## Entries supplied
#####

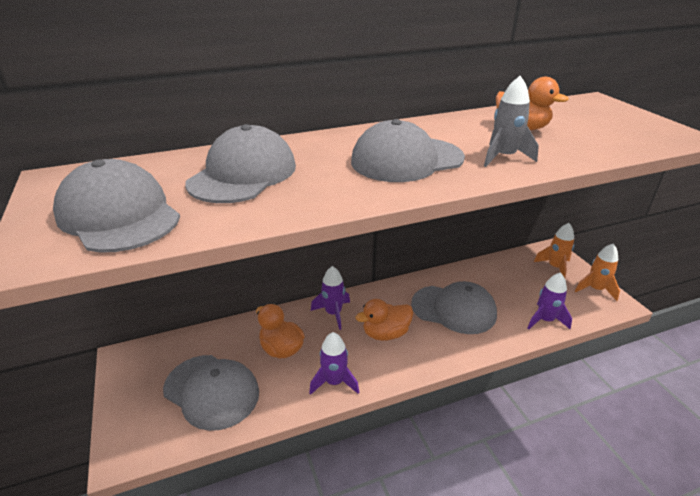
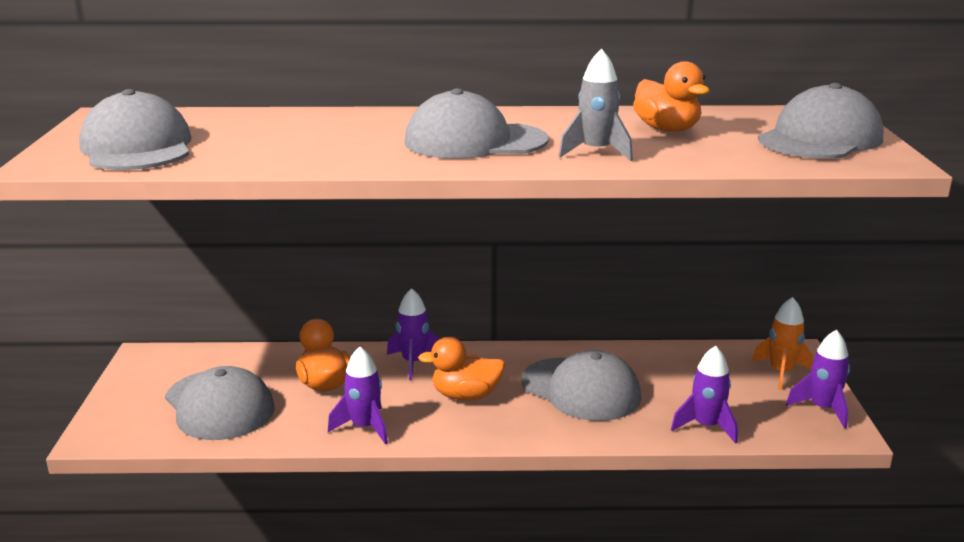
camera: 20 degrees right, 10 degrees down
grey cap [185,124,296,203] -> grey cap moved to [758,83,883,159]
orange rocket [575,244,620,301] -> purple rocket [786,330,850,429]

#####

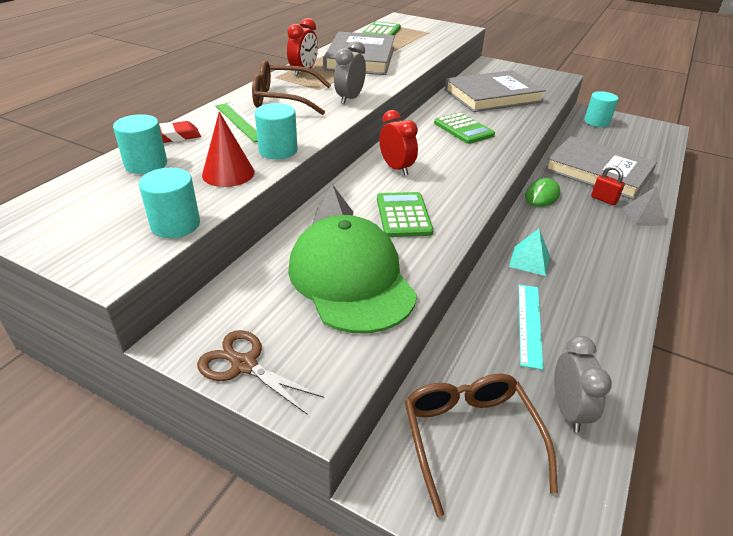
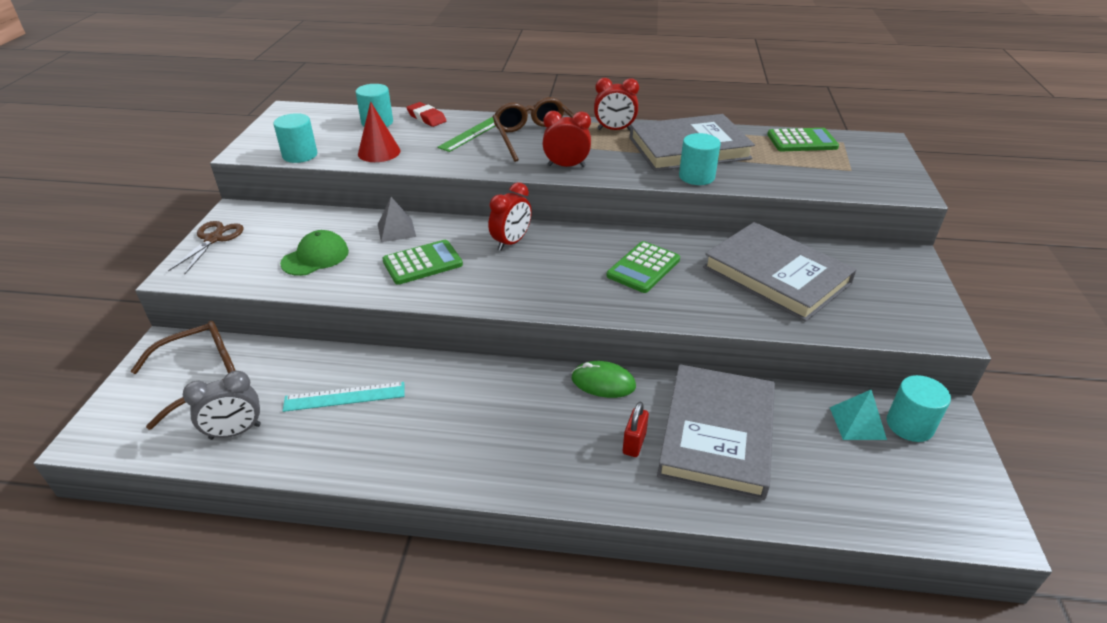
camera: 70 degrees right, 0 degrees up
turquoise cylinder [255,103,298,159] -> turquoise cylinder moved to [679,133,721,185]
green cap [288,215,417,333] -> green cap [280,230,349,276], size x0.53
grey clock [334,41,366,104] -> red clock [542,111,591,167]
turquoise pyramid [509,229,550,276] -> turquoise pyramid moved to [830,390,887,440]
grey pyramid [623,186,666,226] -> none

#####

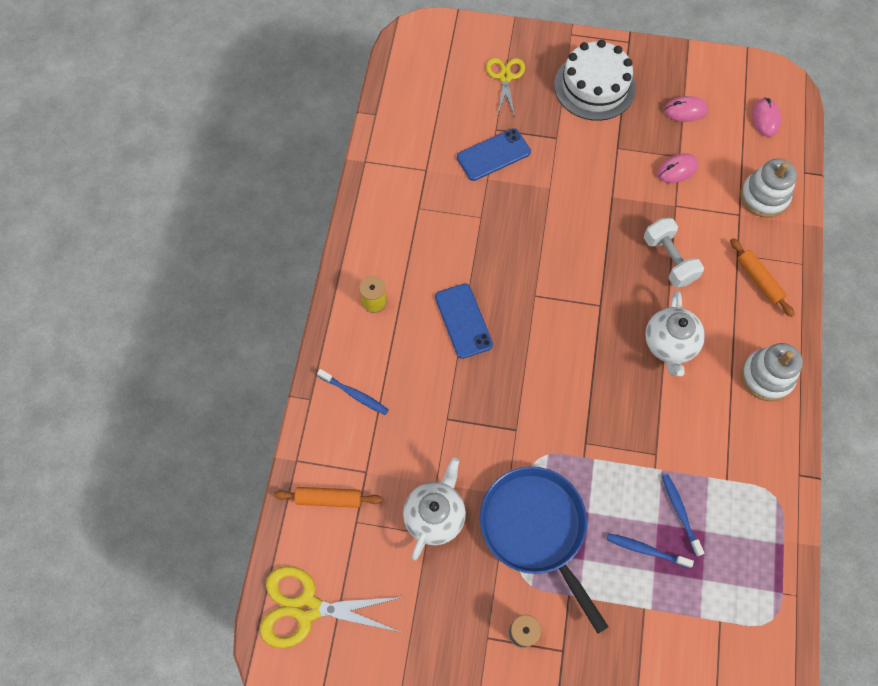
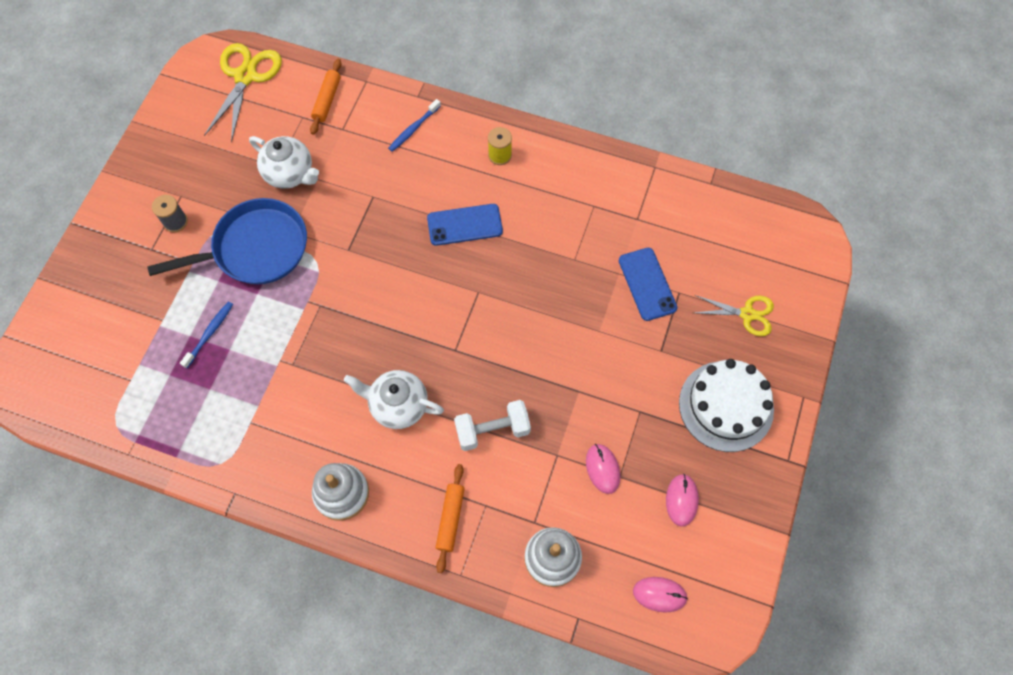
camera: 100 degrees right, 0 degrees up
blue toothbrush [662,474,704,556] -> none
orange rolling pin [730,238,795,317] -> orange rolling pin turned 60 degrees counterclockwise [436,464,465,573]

#####

## Job item
When the entries above show the word "none" in a line, copy that line out.

## Task result
grey pyramid [623,186,666,226] -> none
blue toothbrush [662,474,704,556] -> none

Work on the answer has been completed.